## [What to work on]
Write out, exactly as they stand, the line containing "(362, 422) = (339, 298): none -> yellow car" and all subsequent lines up to and including the final line of the records.

----- Material to process

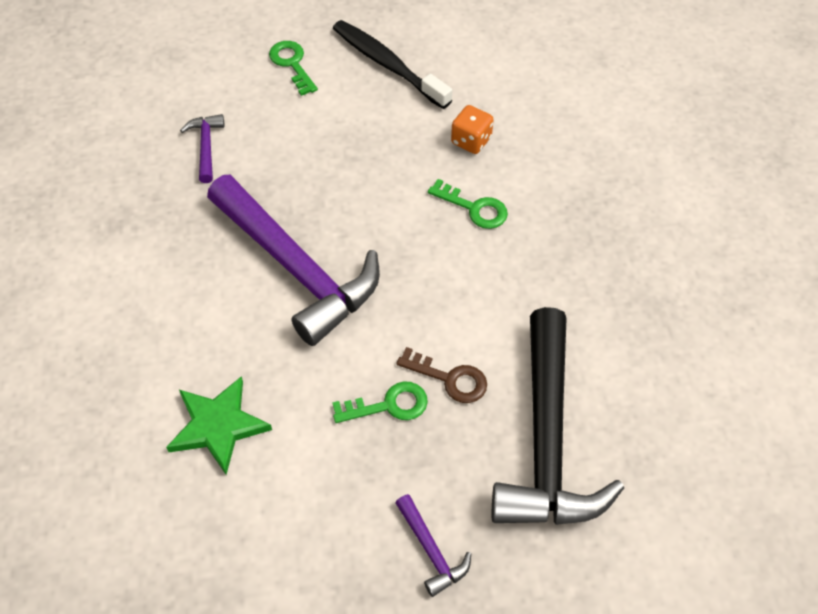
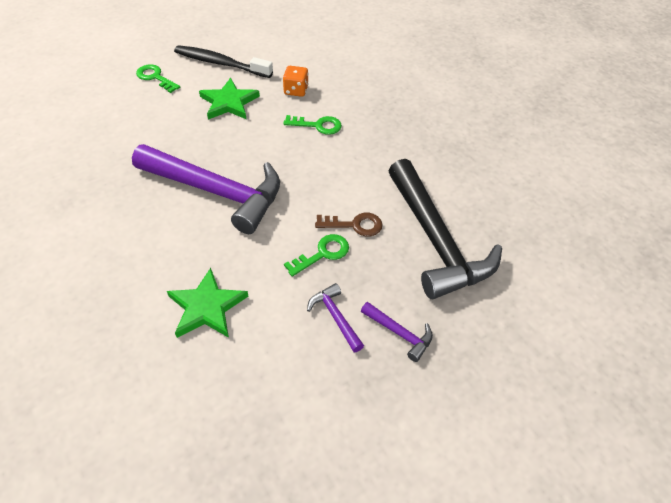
camera: 25 degrees left, 5 degrees down
(206, 146) = (115, 138): purple hammer -> purple hammer (335, 317)
(371, 134) = (229, 102): none -> green star

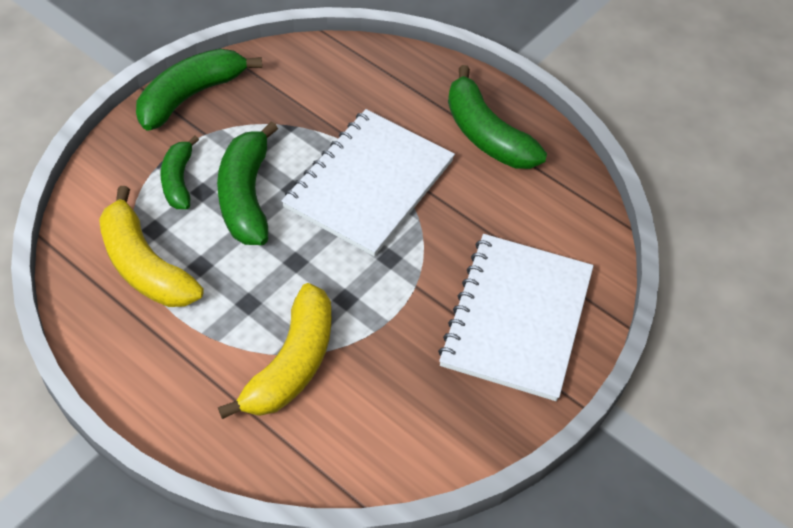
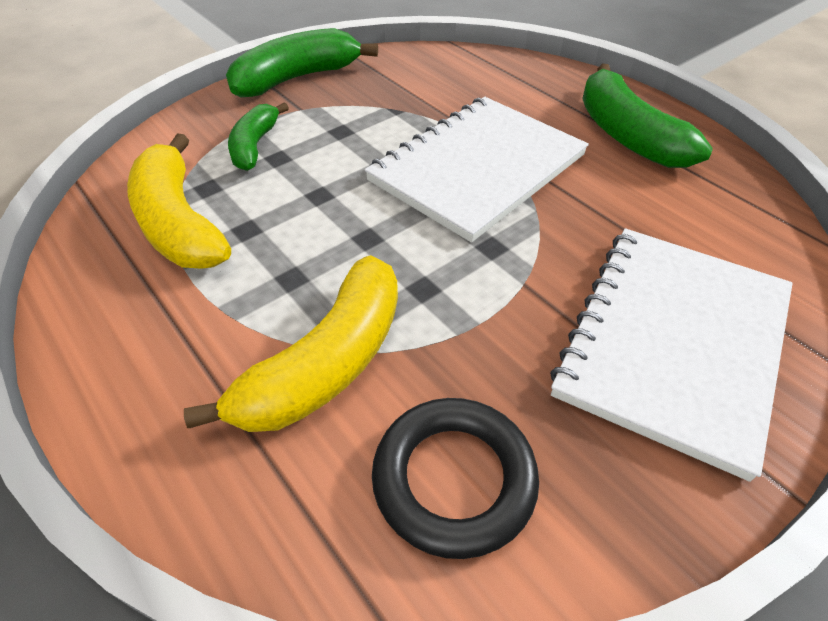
camera: 15 degrees right, 5 degrees down
(246, 196) = (326, 166): green banana -> none
(387, 425) = (454, 479): none -> black ring

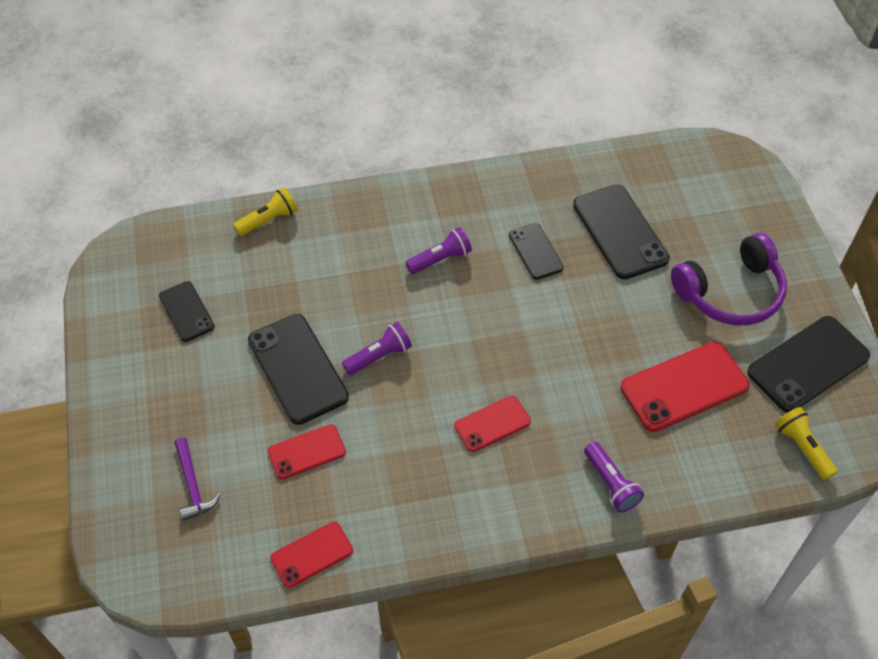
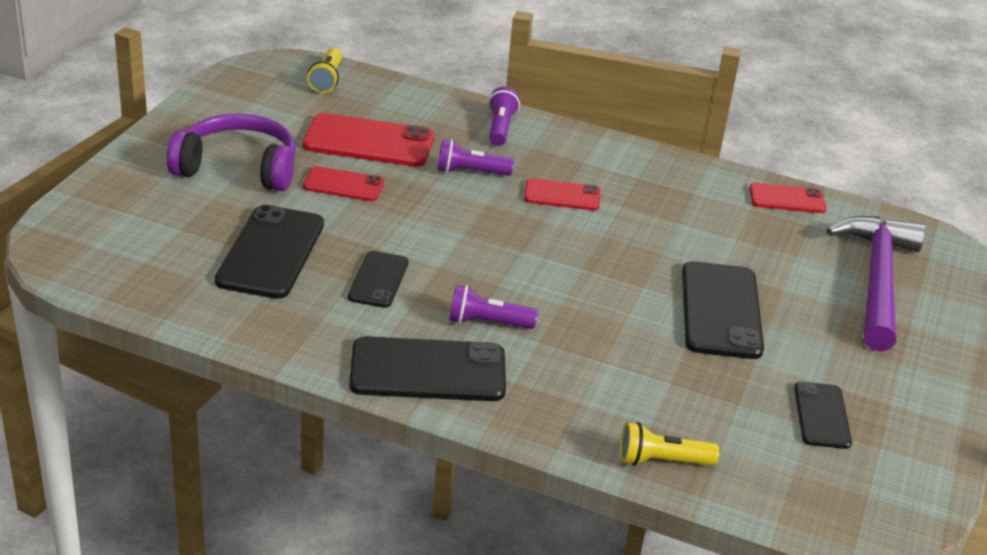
camera: 150 degrees left, 20 degrees down
(193, 485) = (876, 280): purple hammer -> purple hammer, size x2.16
(307, 452) = (751, 253): red phone -> red phone (343, 185)
(379, 356) = (627, 281): purple flashlight -> purple flashlight (470, 172)
(808, 364) = (248, 107): black phone -> black phone (428, 370)

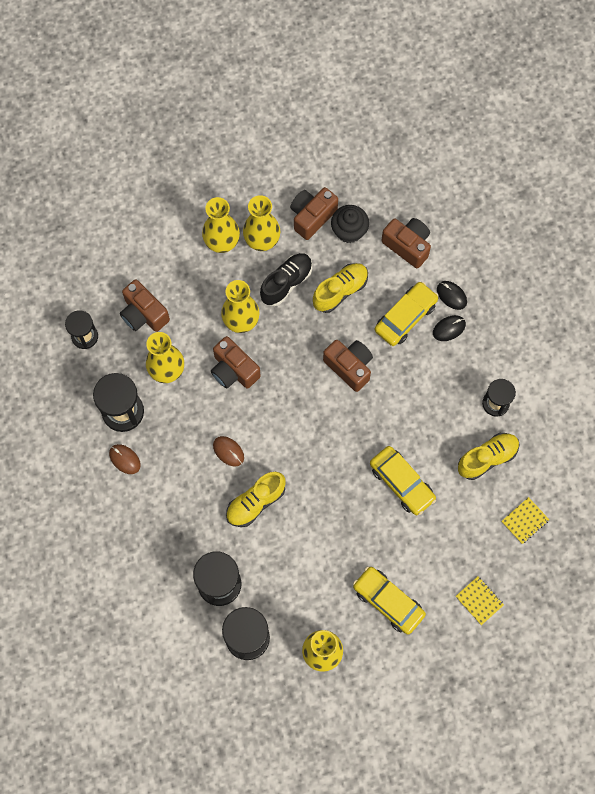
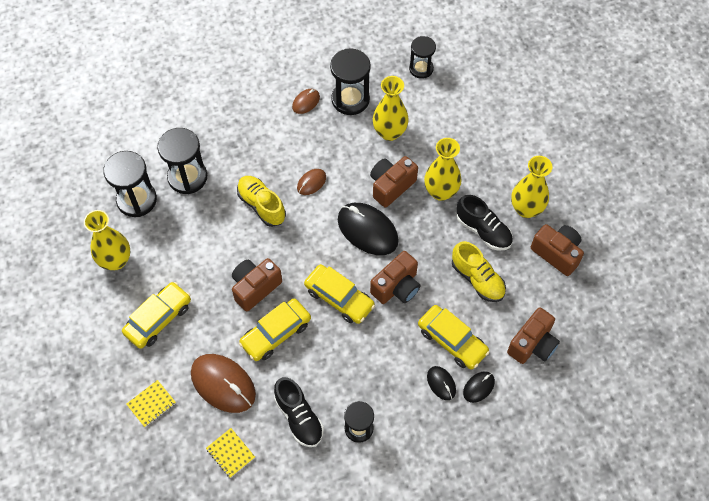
camera: 90 degrees right, 10 degrees down
(144, 314) = (444, 113): brown camera -> brown camera (255, 288)
(222, 243) = (521, 174): yellow vase -> none
(286, 394) = (367, 230): none -> black mouse
(349, 231) = (544, 288): black cupcake -> none
(362, 422) = (339, 298): none -> yellow car
(456, 531) = (223, 384): none -> brown mouse
(487, 458) = (299, 417): yellow shoe -> black shoe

----------

## [Solution to the problem]
(362, 422) = (339, 298): none -> yellow car
(456, 531) = (223, 384): none -> brown mouse
(487, 458) = (299, 417): yellow shoe -> black shoe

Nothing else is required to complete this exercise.